Task item:
Each record below must be reproduced exactly as it reads, with its images omitted.

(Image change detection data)
########################################
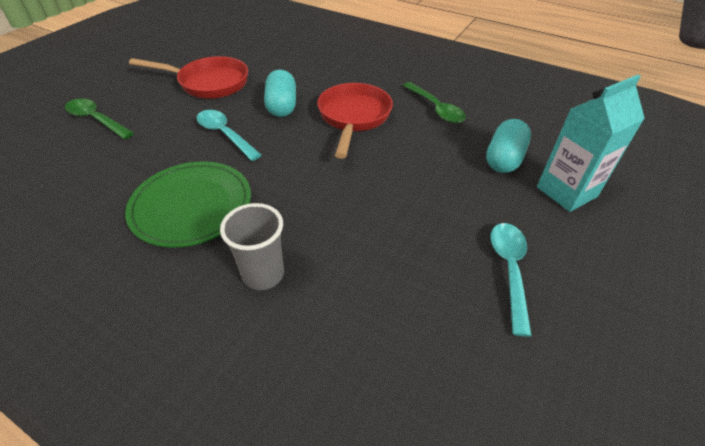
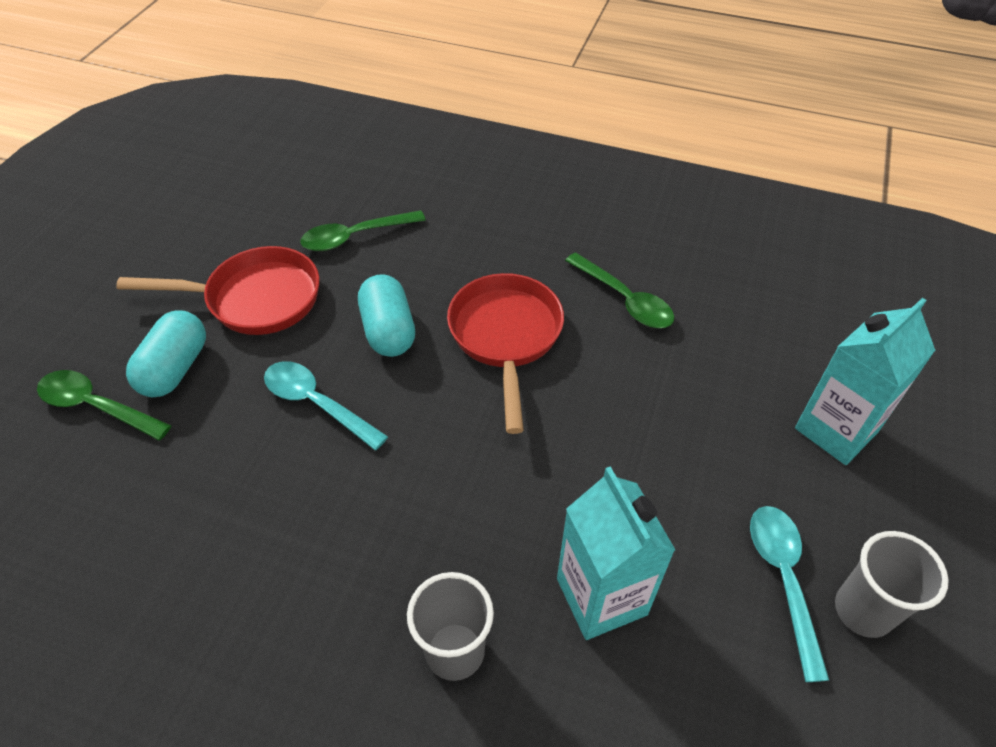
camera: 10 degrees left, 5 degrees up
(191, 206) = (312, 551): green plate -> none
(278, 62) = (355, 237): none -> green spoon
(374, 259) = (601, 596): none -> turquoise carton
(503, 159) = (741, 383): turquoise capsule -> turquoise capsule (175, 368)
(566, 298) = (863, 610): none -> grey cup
########################################
Worked solution:
camera: 10 degrees left, 5 degrees up
(191, 206) = (312, 551): green plate -> none
(278, 62) = (355, 237): none -> green spoon
(374, 259) = (601, 596): none -> turquoise carton
(503, 159) = (741, 383): turquoise capsule -> turquoise capsule (175, 368)
(566, 298) = (863, 610): none -> grey cup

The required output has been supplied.